===== Data in this exercise

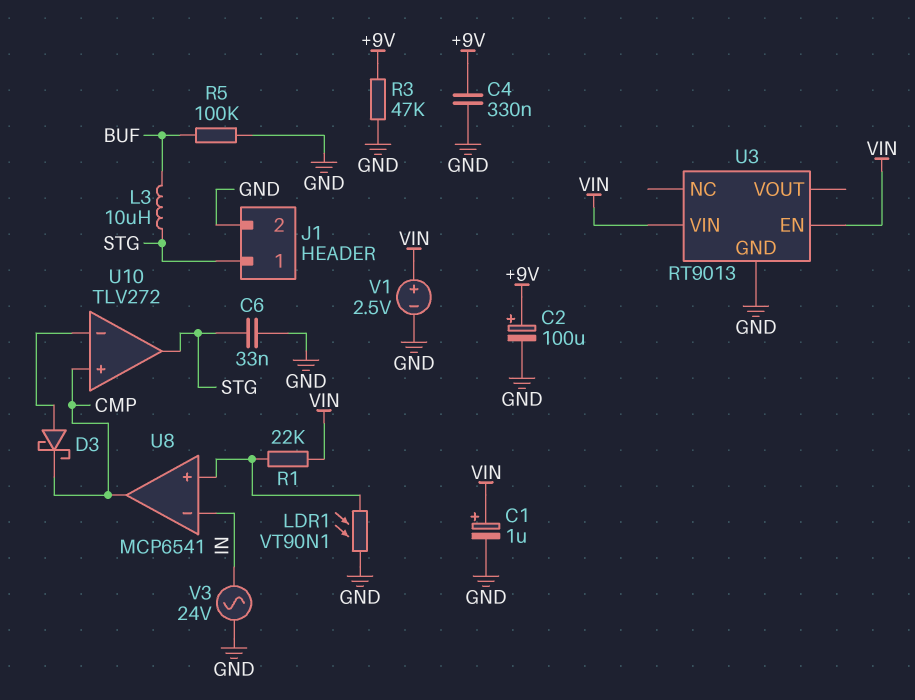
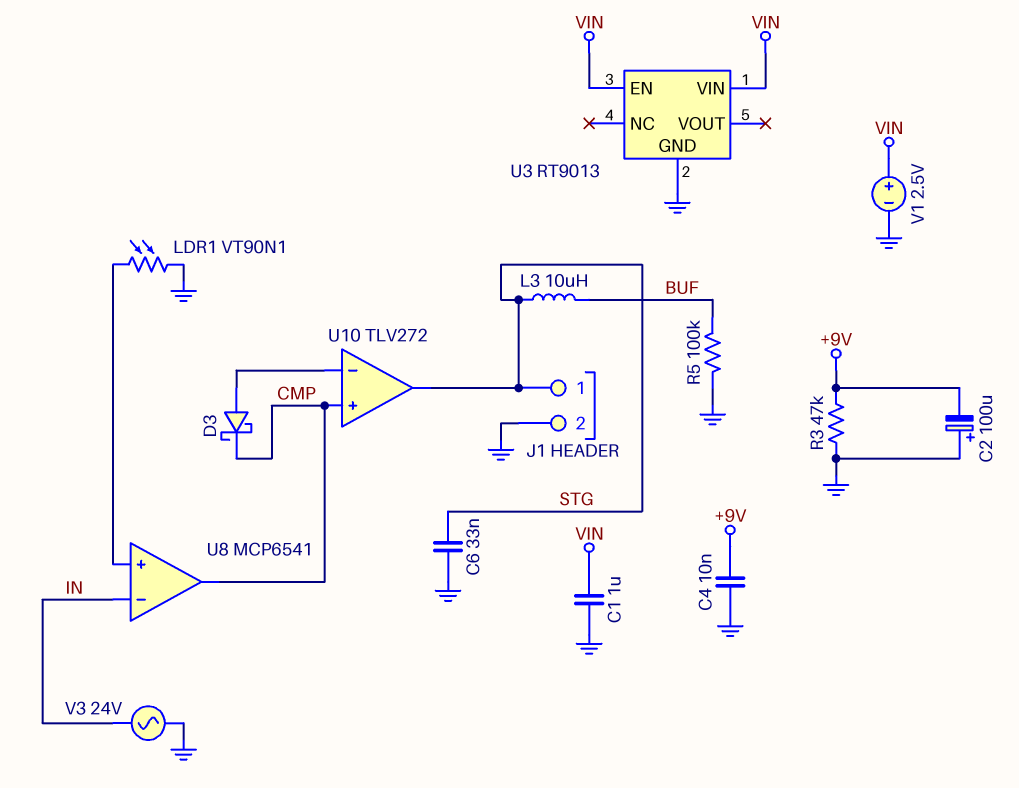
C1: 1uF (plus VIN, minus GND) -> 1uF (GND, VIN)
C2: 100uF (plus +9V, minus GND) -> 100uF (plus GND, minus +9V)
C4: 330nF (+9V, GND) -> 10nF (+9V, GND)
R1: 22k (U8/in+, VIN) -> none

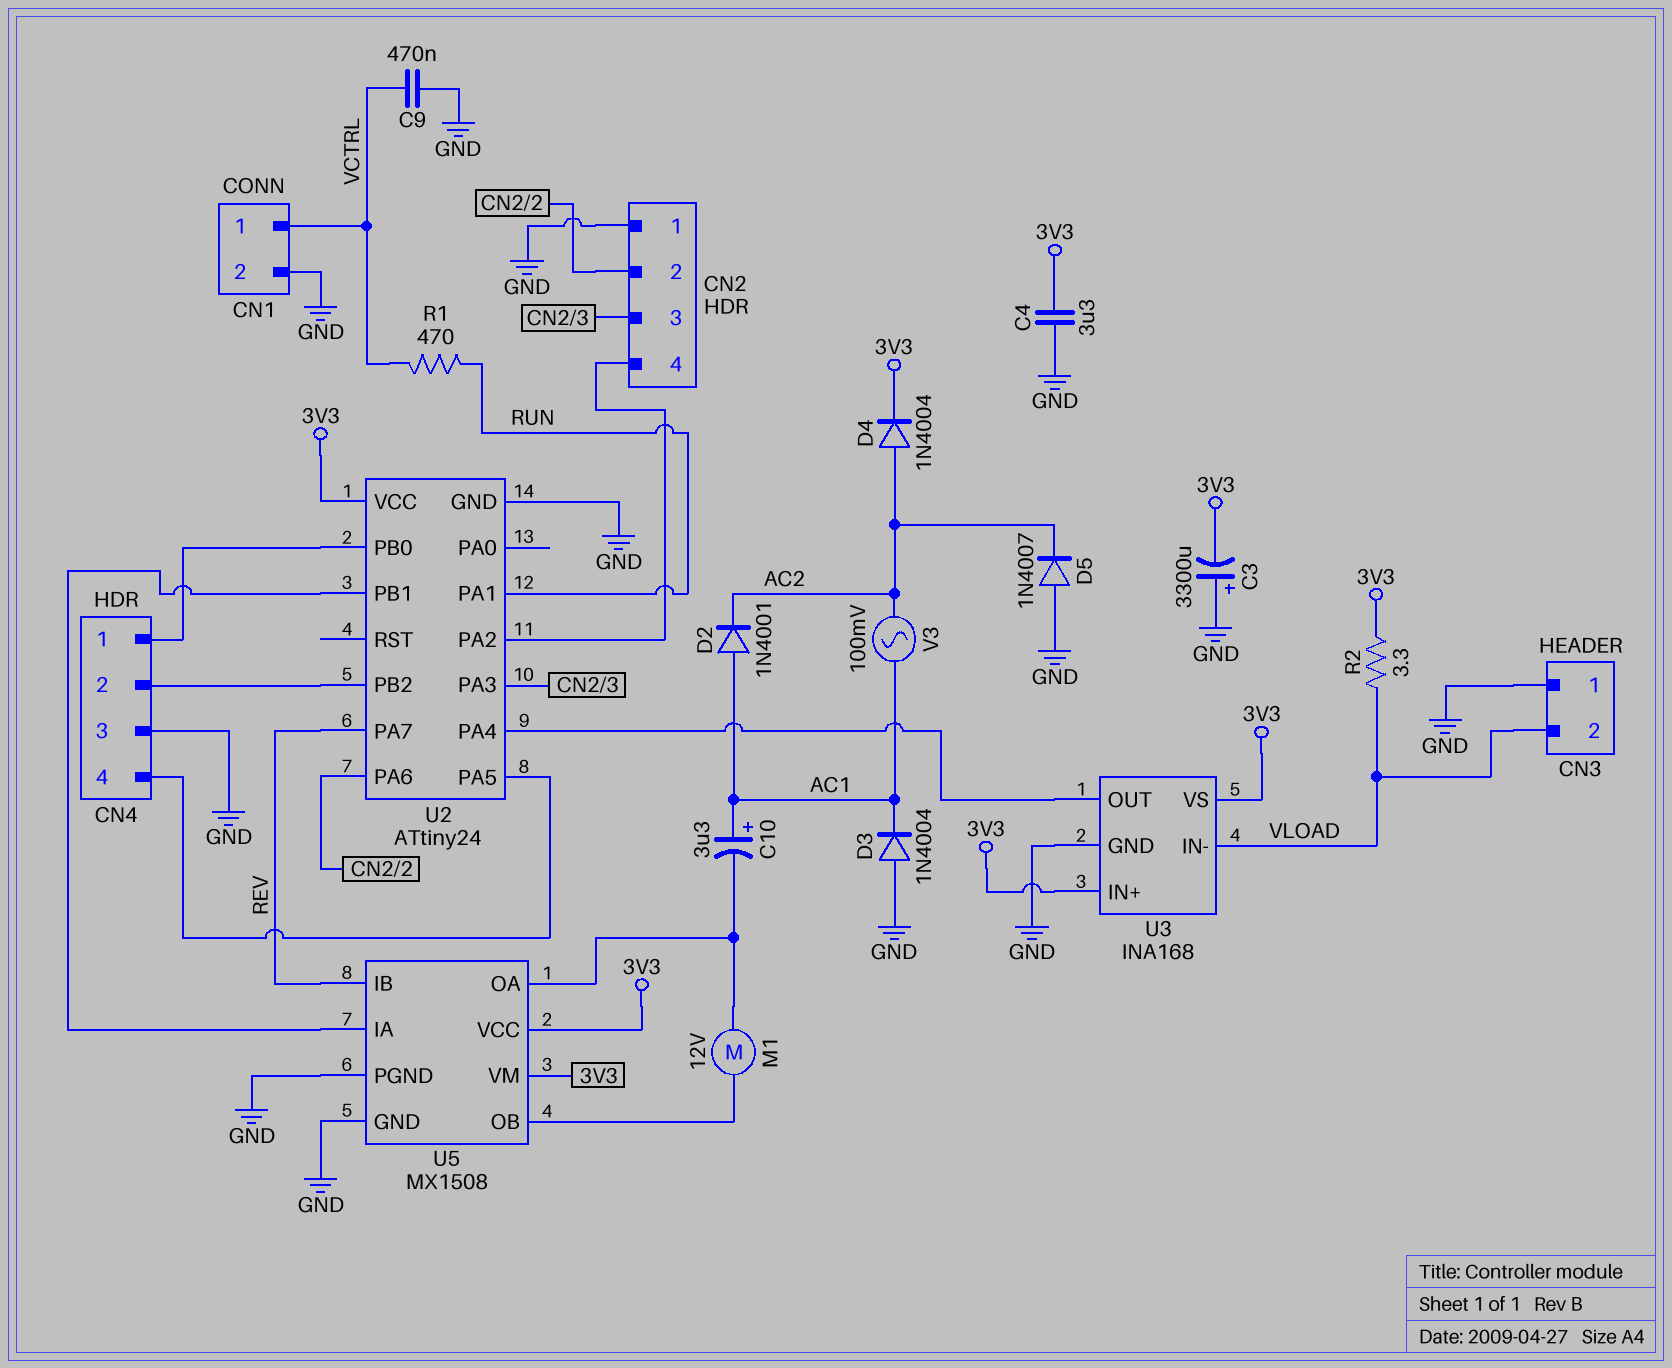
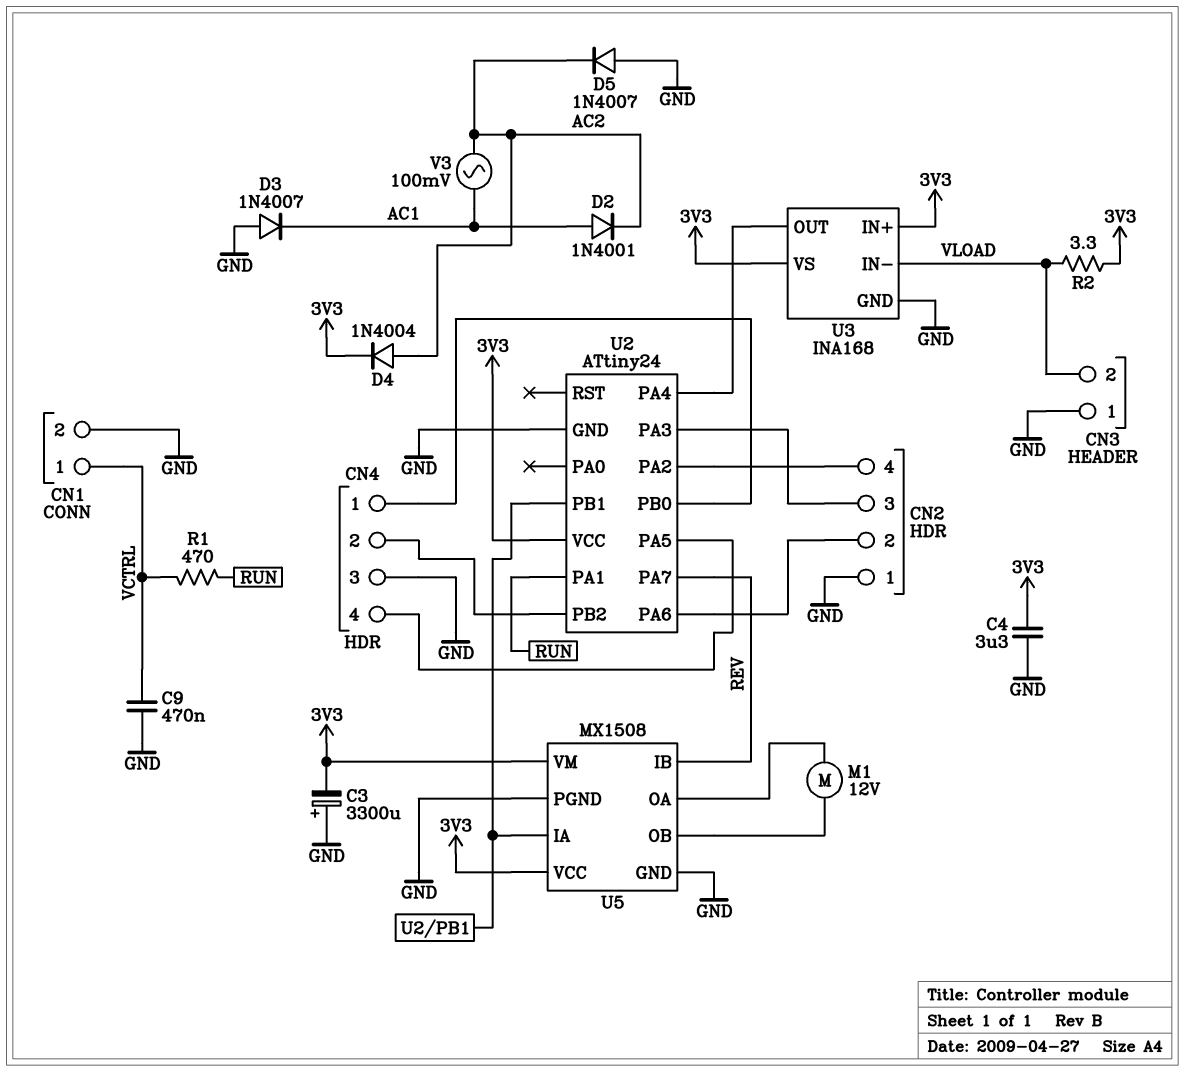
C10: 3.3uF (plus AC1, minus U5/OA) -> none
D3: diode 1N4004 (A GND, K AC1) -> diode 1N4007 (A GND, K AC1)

==========
===== Data in this exercise

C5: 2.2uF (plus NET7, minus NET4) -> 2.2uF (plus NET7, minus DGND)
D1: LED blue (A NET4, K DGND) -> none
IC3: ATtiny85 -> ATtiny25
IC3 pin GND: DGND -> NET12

==========

* _The task_:
The range runs from the line above containing "C5: 2.2uF (plus" to the line containing "IC3 pin GND: DGND -> NET12", inclusive. Restate those lines word for word and no others.

* _Task answer_:
C5: 2.2uF (plus NET7, minus NET4) -> 2.2uF (plus NET7, minus DGND)
D1: LED blue (A NET4, K DGND) -> none
IC3: ATtiny85 -> ATtiny25
IC3 pin GND: DGND -> NET12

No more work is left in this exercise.